# Given data:
[Start of Attachment]

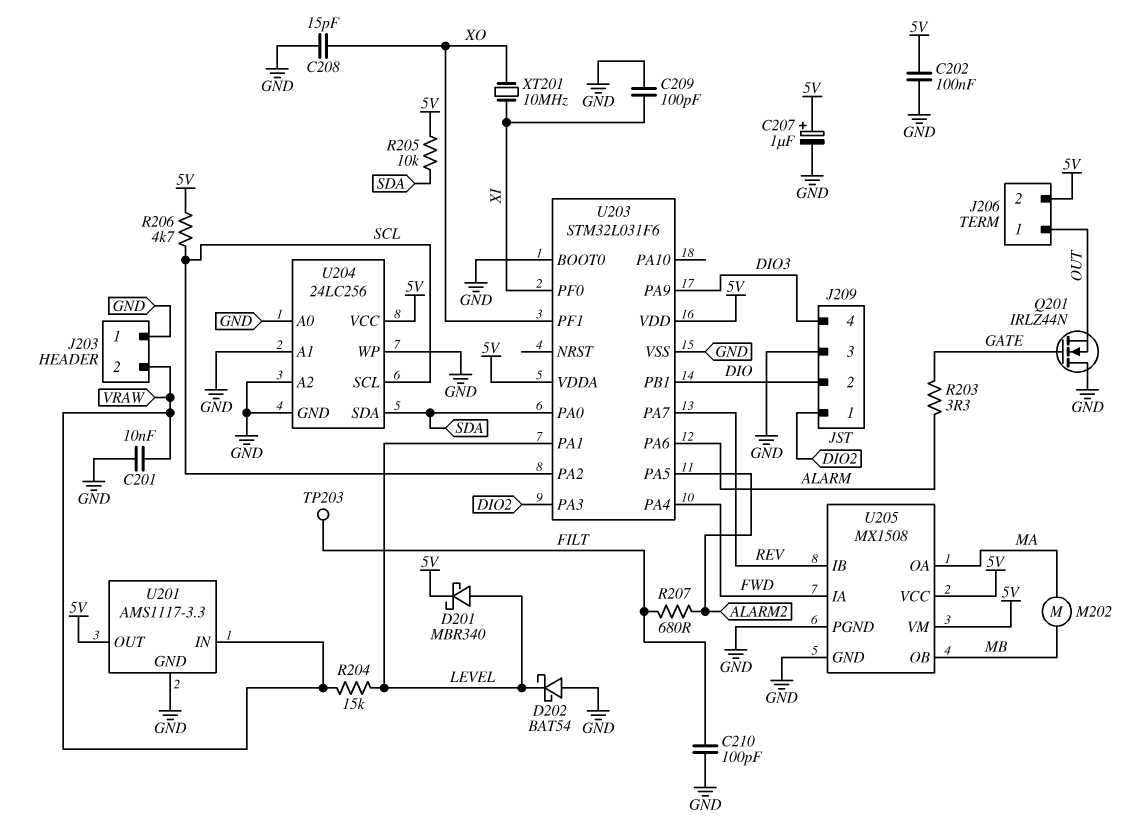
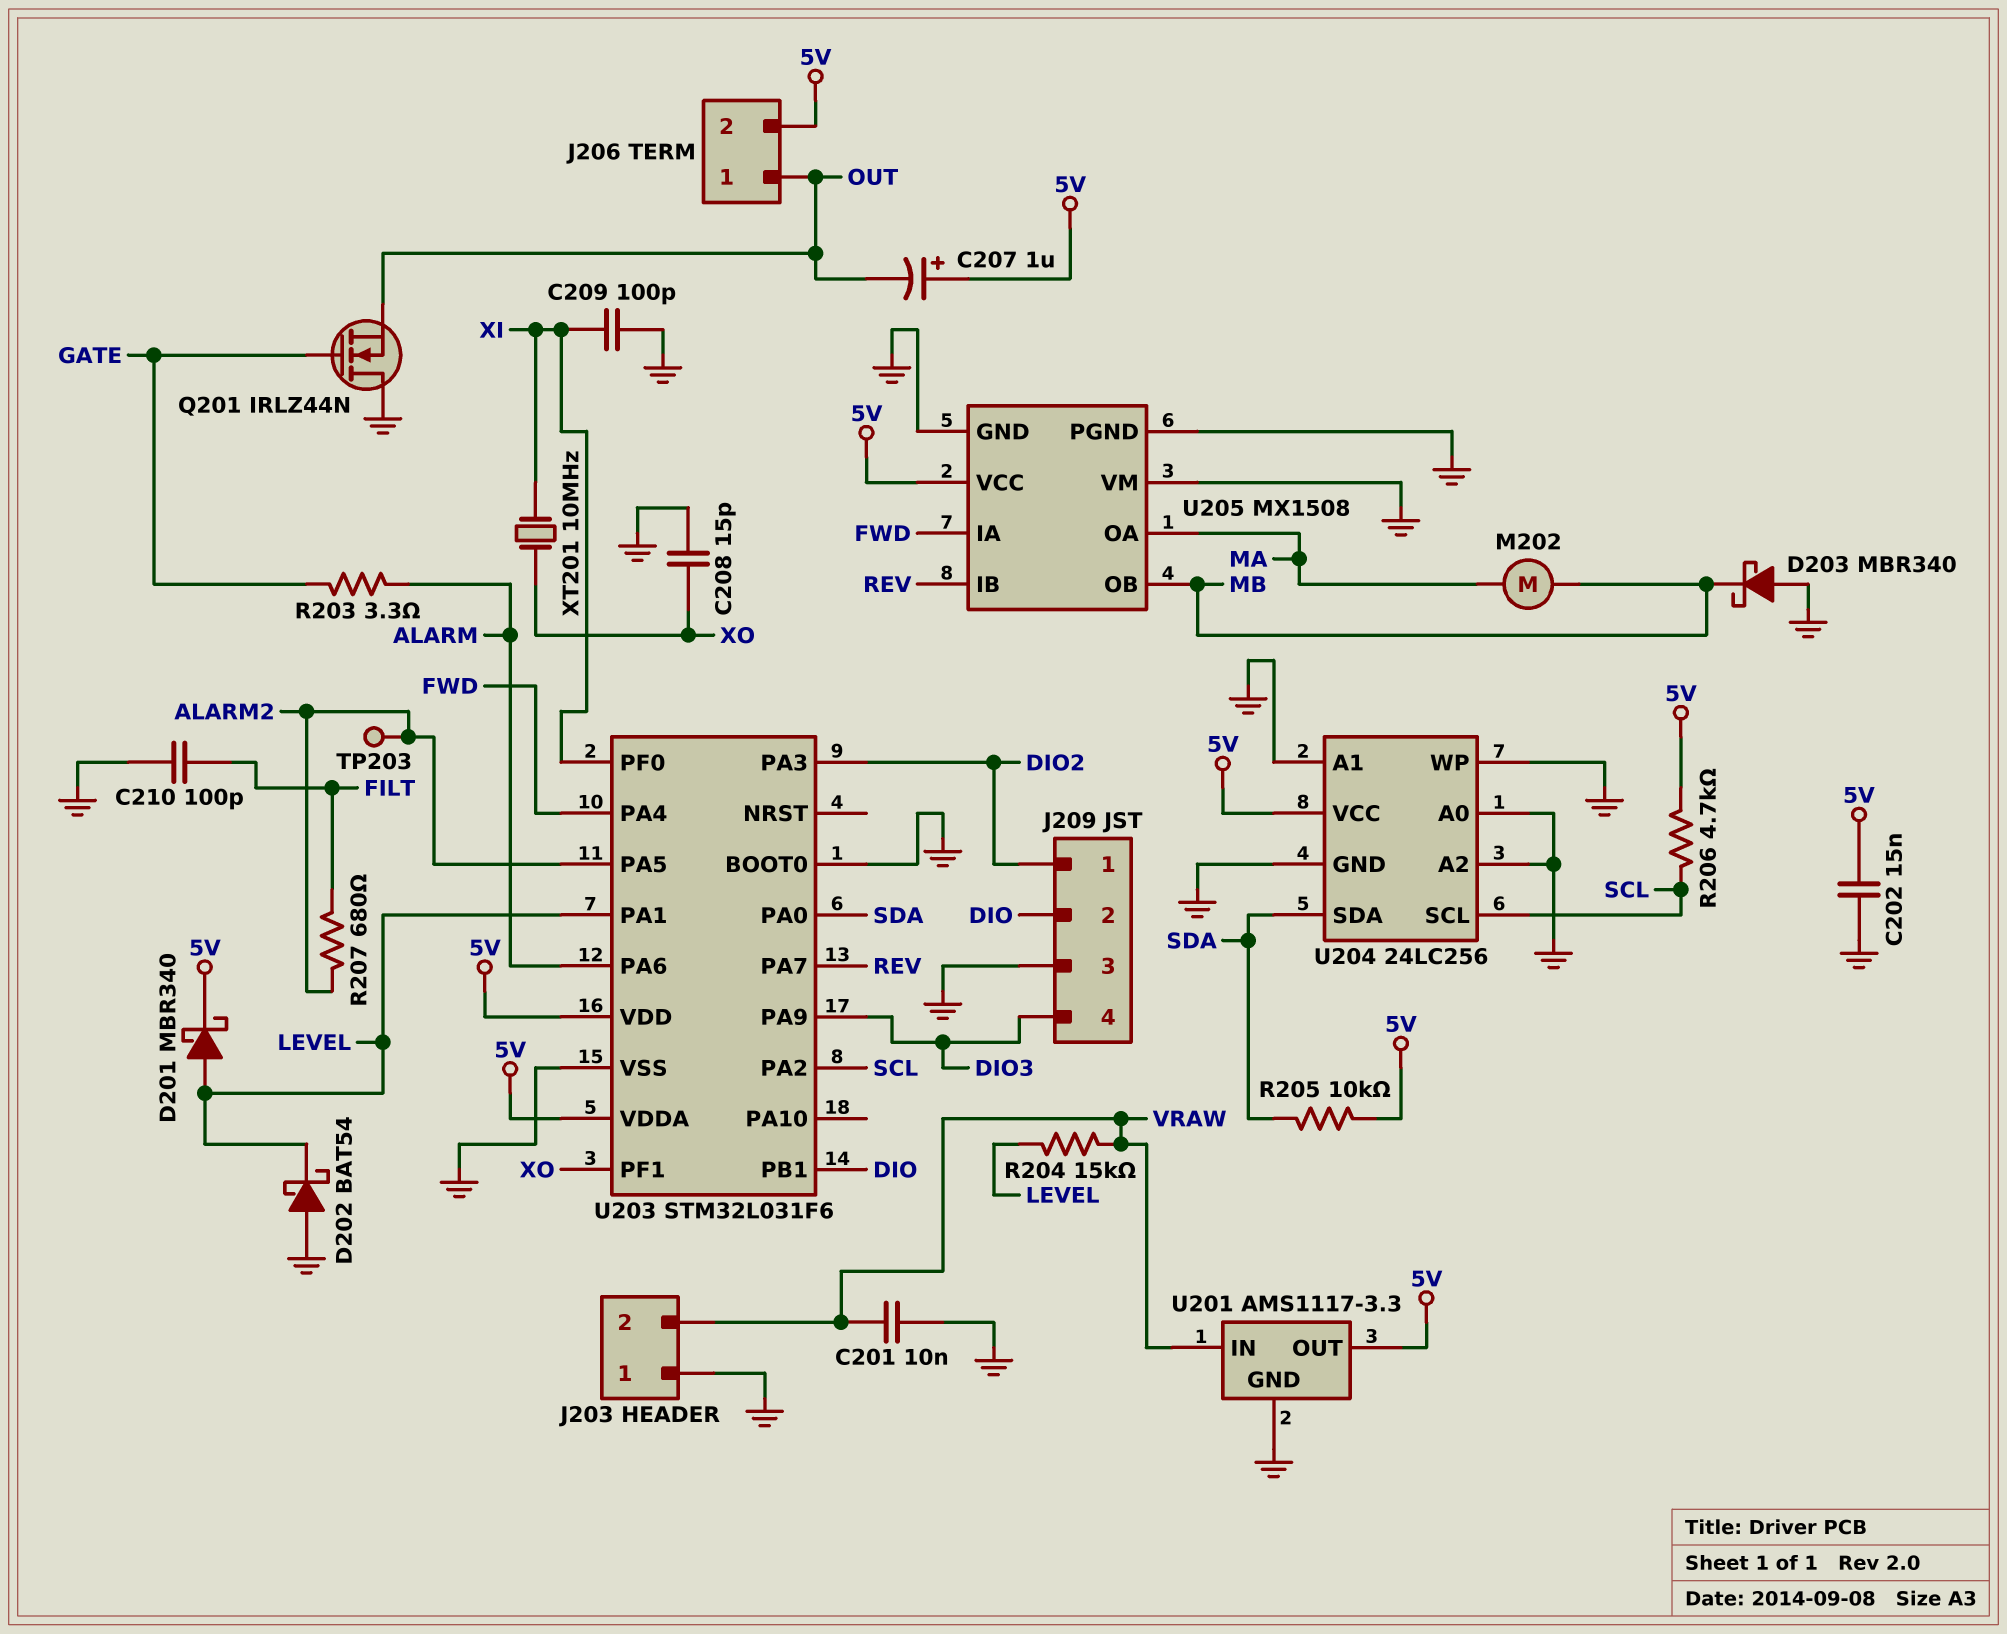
C202: 100nF (5V, GND) -> 15nF (5V, GND)
C207: 1uF (plus 5V, minus GND) -> 1uF (plus 5V, minus OUT)
D203: none -> schottky MBR340 (A GND, K MB)
TP203: test point (FILT) -> test point (ALARM2)
U205 pin VM: 5V -> GND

[End of Attachment]

# Exercise brief:
Would you write out every record word for word, leaving no picture in?

# Solved exercise:
C202: 100nF (5V, GND) -> 15nF (5V, GND)
C207: 1uF (plus 5V, minus GND) -> 1uF (plus 5V, minus OUT)
D203: none -> schottky MBR340 (A GND, K MB)
TP203: test point (FILT) -> test point (ALARM2)
U205 pin VM: 5V -> GND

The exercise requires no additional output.